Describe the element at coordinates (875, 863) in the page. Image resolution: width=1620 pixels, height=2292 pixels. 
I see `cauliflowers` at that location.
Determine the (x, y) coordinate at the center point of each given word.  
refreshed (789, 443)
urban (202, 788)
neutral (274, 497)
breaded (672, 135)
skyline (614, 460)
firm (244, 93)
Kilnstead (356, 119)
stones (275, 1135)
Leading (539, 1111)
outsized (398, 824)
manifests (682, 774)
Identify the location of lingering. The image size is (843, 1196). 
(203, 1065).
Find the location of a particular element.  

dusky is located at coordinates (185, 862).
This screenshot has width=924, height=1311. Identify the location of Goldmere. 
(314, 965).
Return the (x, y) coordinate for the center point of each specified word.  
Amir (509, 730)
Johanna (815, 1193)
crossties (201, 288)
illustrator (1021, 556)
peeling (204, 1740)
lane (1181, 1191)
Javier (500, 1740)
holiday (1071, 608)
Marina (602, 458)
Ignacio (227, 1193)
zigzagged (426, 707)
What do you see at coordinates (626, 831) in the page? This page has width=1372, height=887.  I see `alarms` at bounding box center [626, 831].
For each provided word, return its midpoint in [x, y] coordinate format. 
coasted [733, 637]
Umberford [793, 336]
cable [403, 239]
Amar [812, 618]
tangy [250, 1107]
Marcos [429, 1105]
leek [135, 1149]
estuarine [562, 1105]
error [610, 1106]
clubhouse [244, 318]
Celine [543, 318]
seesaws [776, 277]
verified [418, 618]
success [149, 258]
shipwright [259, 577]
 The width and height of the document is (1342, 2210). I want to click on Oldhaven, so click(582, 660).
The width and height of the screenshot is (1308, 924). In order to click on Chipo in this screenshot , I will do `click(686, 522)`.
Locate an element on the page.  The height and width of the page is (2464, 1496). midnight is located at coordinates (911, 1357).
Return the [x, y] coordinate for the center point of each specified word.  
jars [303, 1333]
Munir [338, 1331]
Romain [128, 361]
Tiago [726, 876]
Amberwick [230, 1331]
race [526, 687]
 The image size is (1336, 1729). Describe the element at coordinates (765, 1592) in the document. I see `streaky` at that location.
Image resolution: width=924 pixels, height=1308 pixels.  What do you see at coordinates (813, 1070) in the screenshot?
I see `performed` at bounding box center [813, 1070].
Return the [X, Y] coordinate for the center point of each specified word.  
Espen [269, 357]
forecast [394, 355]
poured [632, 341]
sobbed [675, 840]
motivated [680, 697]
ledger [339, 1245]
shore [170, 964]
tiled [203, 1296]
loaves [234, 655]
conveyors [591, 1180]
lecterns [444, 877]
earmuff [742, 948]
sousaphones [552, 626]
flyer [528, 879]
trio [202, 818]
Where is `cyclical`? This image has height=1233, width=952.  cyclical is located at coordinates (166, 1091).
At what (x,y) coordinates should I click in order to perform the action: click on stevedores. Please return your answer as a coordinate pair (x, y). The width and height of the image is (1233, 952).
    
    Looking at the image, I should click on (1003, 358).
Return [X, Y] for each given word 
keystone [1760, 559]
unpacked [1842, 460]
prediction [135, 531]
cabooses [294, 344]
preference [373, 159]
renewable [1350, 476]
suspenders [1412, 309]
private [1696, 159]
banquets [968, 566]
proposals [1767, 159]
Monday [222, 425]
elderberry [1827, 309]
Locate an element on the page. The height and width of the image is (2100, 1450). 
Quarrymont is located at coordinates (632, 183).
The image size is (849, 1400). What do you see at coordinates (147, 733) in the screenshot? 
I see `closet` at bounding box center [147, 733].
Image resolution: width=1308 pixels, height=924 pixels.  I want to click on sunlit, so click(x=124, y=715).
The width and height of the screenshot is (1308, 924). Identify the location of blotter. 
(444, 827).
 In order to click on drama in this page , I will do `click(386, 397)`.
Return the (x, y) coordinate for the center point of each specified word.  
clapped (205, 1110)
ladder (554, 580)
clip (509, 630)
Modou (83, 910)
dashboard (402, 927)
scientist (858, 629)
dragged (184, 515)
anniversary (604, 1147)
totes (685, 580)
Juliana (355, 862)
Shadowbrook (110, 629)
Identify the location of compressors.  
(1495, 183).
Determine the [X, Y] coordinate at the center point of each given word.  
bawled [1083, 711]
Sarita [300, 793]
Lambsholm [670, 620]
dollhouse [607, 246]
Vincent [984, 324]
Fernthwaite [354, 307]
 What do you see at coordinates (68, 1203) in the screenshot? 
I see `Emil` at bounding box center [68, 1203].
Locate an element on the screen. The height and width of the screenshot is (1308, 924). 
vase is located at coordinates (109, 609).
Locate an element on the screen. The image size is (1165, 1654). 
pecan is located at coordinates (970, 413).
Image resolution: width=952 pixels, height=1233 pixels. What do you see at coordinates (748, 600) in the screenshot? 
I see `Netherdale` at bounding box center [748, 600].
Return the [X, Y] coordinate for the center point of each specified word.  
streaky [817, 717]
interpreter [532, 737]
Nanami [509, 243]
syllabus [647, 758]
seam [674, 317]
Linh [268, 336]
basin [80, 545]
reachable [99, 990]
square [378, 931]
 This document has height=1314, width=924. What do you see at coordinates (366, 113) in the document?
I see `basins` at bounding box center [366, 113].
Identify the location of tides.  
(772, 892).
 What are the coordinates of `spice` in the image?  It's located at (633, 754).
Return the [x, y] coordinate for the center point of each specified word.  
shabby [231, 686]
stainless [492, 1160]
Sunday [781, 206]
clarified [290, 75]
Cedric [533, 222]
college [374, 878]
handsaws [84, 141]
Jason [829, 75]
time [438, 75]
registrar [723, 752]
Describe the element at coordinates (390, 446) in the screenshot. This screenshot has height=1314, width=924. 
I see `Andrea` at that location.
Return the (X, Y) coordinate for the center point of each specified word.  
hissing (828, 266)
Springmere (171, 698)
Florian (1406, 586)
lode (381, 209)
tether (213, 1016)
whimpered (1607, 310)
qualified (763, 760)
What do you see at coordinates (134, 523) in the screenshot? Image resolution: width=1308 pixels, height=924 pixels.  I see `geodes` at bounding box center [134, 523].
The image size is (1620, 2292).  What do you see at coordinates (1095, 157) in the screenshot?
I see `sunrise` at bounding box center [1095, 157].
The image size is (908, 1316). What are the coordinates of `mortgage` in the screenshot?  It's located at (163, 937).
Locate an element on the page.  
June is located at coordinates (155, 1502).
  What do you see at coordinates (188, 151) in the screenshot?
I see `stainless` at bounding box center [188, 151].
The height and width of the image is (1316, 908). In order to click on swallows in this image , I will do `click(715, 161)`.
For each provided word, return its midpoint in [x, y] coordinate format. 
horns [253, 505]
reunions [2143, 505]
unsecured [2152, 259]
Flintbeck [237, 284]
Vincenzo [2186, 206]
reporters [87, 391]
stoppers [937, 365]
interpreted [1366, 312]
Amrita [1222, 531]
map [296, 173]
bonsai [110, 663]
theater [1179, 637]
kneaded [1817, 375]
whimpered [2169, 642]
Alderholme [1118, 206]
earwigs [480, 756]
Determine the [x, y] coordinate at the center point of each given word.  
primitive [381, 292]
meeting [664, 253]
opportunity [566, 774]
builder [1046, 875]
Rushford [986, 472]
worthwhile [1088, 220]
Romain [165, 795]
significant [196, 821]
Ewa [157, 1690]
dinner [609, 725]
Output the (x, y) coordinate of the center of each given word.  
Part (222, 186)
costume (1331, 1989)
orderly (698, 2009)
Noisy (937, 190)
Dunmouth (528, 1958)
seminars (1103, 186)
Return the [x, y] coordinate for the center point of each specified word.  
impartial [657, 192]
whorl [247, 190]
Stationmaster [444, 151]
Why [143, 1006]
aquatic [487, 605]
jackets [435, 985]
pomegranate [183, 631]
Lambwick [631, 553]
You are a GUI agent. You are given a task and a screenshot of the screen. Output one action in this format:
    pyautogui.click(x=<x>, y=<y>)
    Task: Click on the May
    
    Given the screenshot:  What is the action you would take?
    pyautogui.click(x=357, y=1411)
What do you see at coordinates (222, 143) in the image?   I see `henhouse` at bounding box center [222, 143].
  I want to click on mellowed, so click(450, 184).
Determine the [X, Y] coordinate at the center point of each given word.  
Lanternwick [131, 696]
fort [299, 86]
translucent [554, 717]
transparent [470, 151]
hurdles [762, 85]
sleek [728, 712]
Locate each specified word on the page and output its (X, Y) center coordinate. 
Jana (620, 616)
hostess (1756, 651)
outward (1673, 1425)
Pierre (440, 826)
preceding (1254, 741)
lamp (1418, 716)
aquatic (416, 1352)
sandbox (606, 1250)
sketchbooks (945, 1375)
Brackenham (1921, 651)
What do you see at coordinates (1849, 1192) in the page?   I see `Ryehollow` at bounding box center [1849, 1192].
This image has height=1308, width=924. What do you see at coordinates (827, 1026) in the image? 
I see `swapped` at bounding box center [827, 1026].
──────────
Reproduce every row above without changes, from the line containing "flyer [528, 879]" down to the line containing "elderberry [1827, 309]", with both of those lines included.

**TASK SOLUTION:**
flyer [528, 879]
trio [202, 818]
Where is `cyclical`? This image has height=1233, width=952.  cyclical is located at coordinates (166, 1091).
At what (x,y) coordinates should I click in order to perform the action: click on stevedores. Please return your answer as a coordinate pair (x, y). The width and height of the image is (1233, 952).
    
    Looking at the image, I should click on (1003, 358).
Return [X, Y] for each given word 
keystone [1760, 559]
unpacked [1842, 460]
prediction [135, 531]
cabooses [294, 344]
preference [373, 159]
renewable [1350, 476]
suspenders [1412, 309]
private [1696, 159]
banquets [968, 566]
proposals [1767, 159]
Monday [222, 425]
elderberry [1827, 309]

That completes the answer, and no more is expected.